::: Exercise data
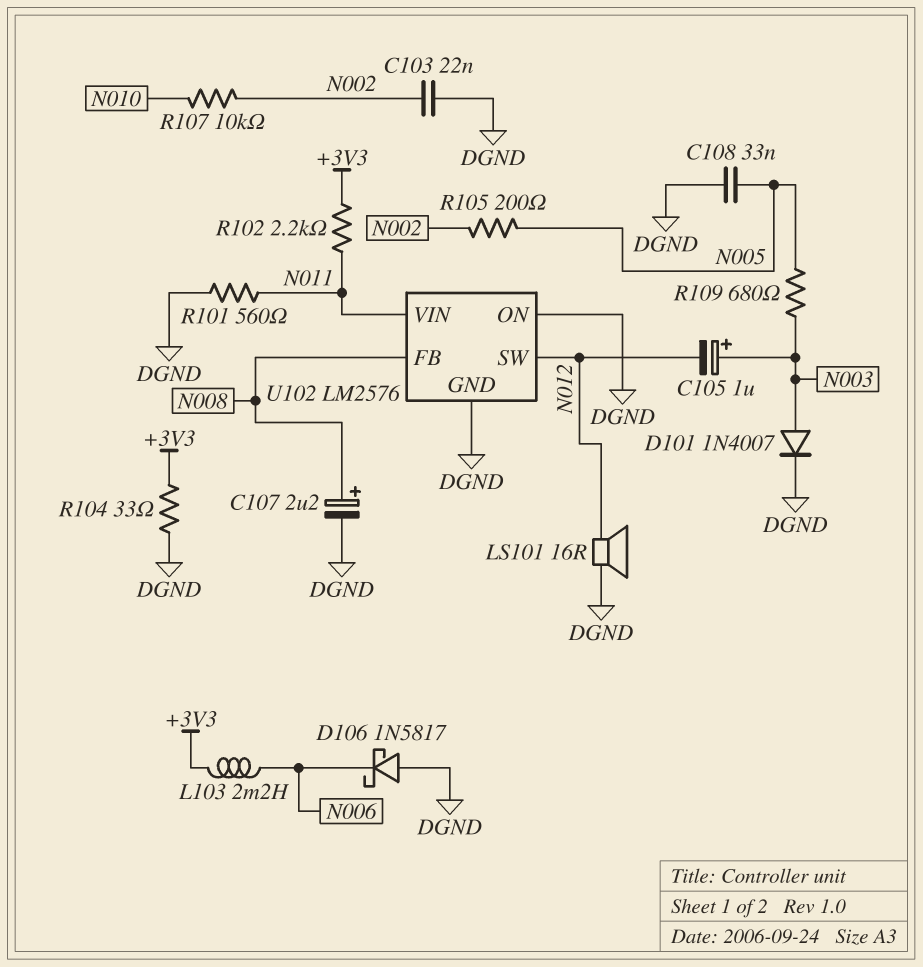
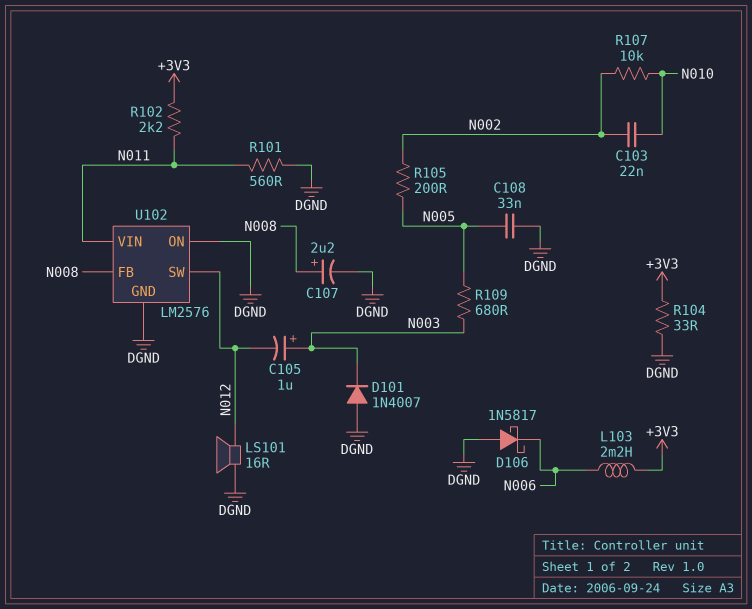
C103: 22nF (DGND, N002) -> 22nF (N002, N010)
D101: diode 1N4007 (A N003, K DGND) -> diode 1N4007 (A DGND, K N003)

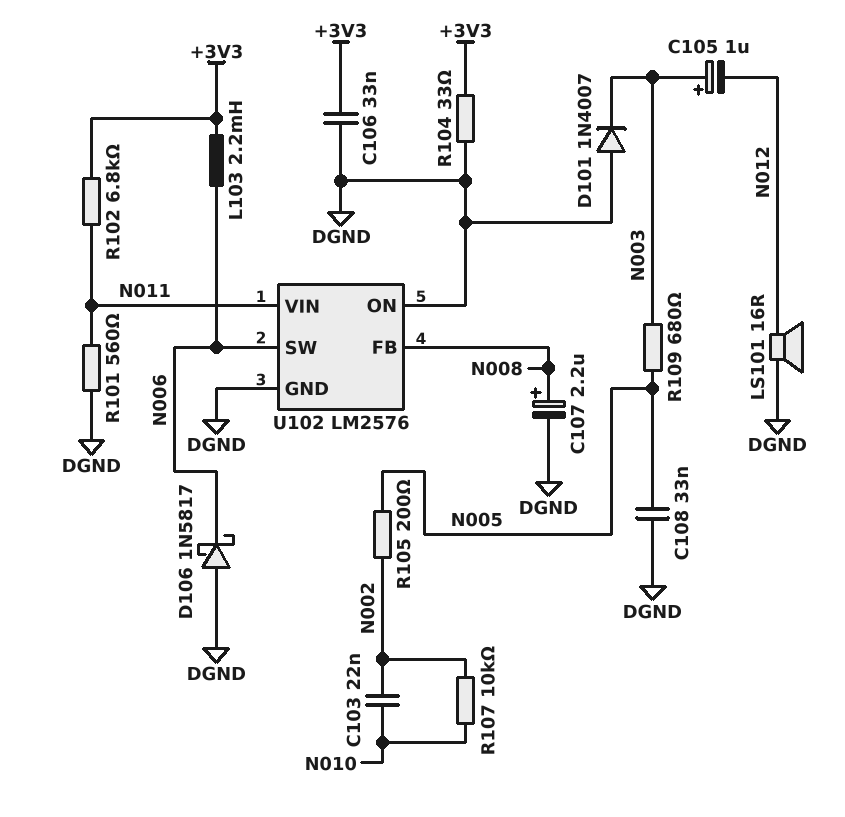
C106: none -> 33nF (+3V3, DGND)
R102: 2.2k (+3V3, N011) -> 6.8k (+3V3, N011)
U102 pin SW: N012 -> N006

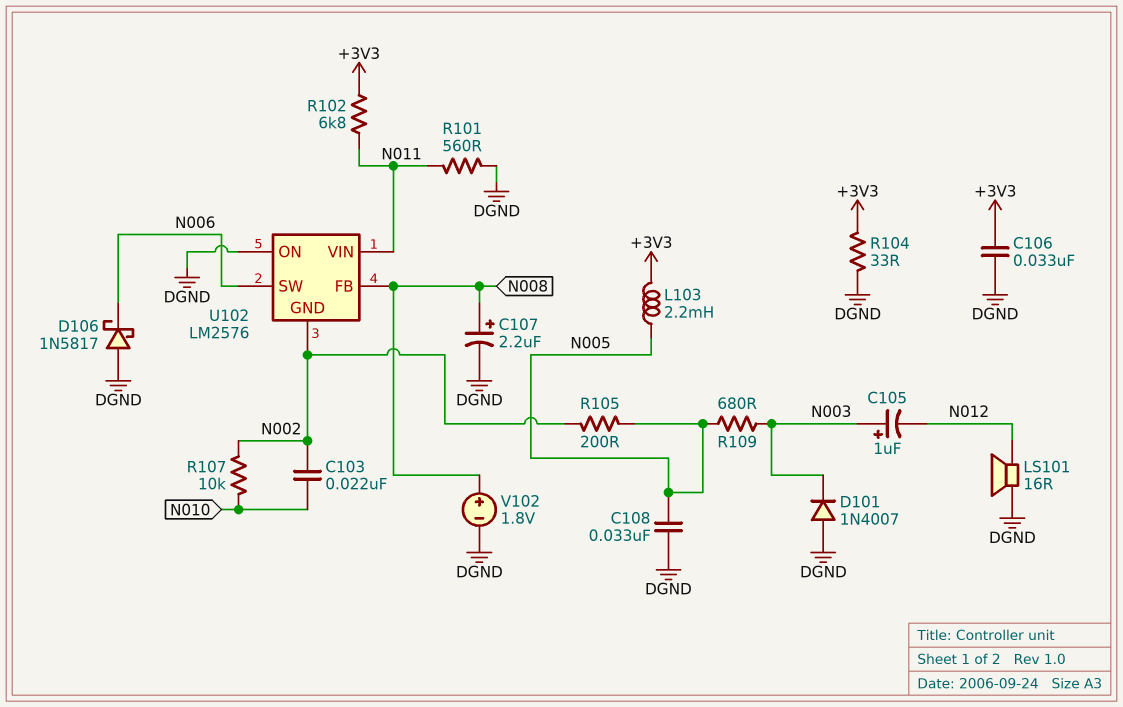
L103: 2.2mH (+3V3, N006) -> 2.2mH (+3V3, N005)
U102 pin GND: DGND -> N002
V102: none -> 1.8V (plus N008, minus DGND)

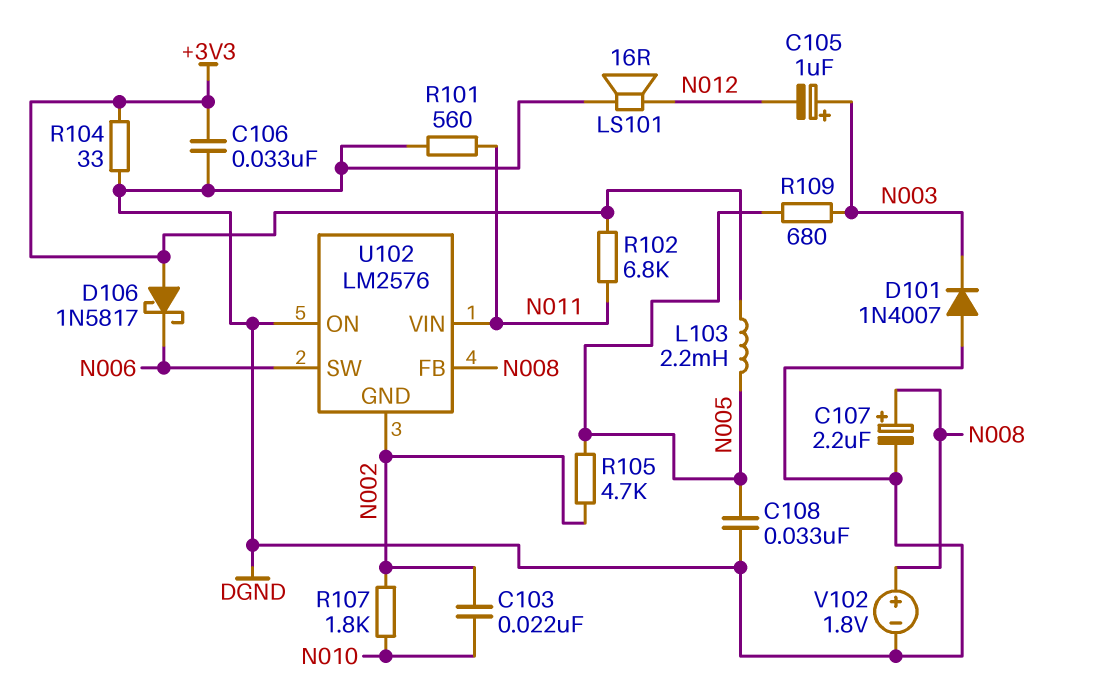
D106: schottky 1N5817 (A DGND, K N006) -> schottky 1N5817 (A +3V3, K N006)
R105: 200 (N002, N005) -> 4.7k (N002, N005)
R107: 10k (N002, N010) -> 1.8k (N002, N010)

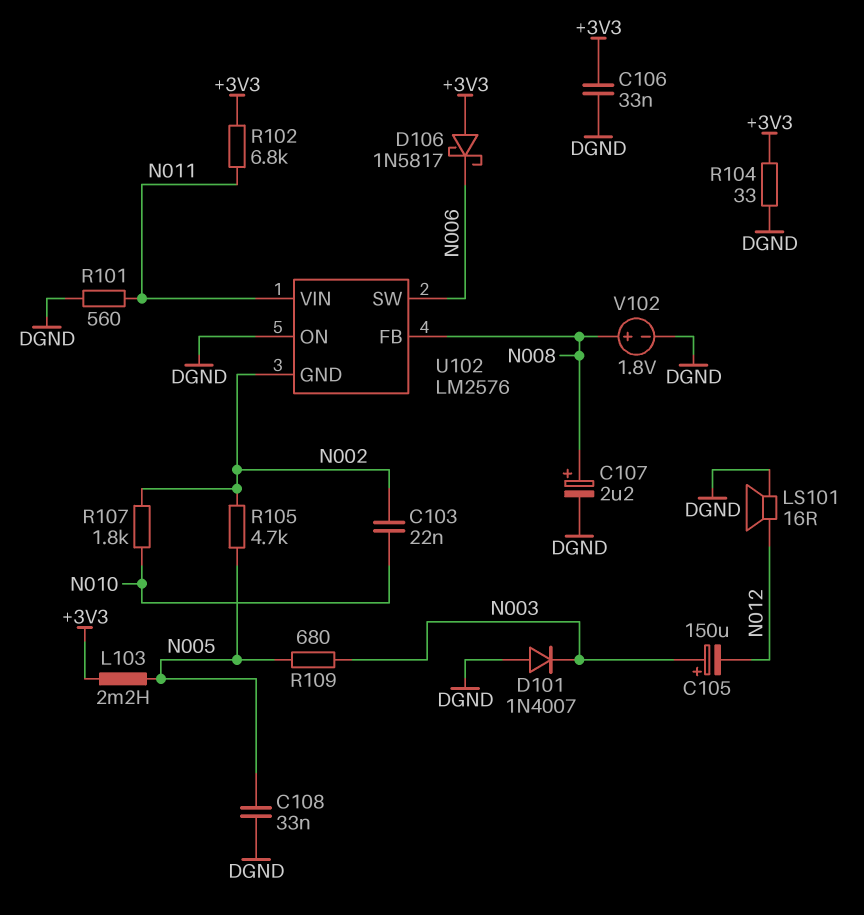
C105: 1uF (plus N003, minus N012) -> 150uF (plus N003, minus N012)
::::::
### Task item
Only the text is to be copied: please reproduce the records exactly and drop the pictures.

### Task answer
C103: 22nF (DGND, N002) -> 22nF (N002, N010)
D101: diode 1N4007 (A N003, K DGND) -> diode 1N4007 (A DGND, K N003)

C106: none -> 33nF (+3V3, DGND)
R102: 2.2k (+3V3, N011) -> 6.8k (+3V3, N011)
U102 pin SW: N012 -> N006

L103: 2.2mH (+3V3, N006) -> 2.2mH (+3V3, N005)
U102 pin GND: DGND -> N002
V102: none -> 1.8V (plus N008, minus DGND)

D106: schottky 1N5817 (A DGND, K N006) -> schottky 1N5817 (A +3V3, K N006)
R105: 200 (N002, N005) -> 4.7k (N002, N005)
R107: 10k (N002, N010) -> 1.8k (N002, N010)

C105: 1uF (plus N003, minus N012) -> 150uF (plus N003, minus N012)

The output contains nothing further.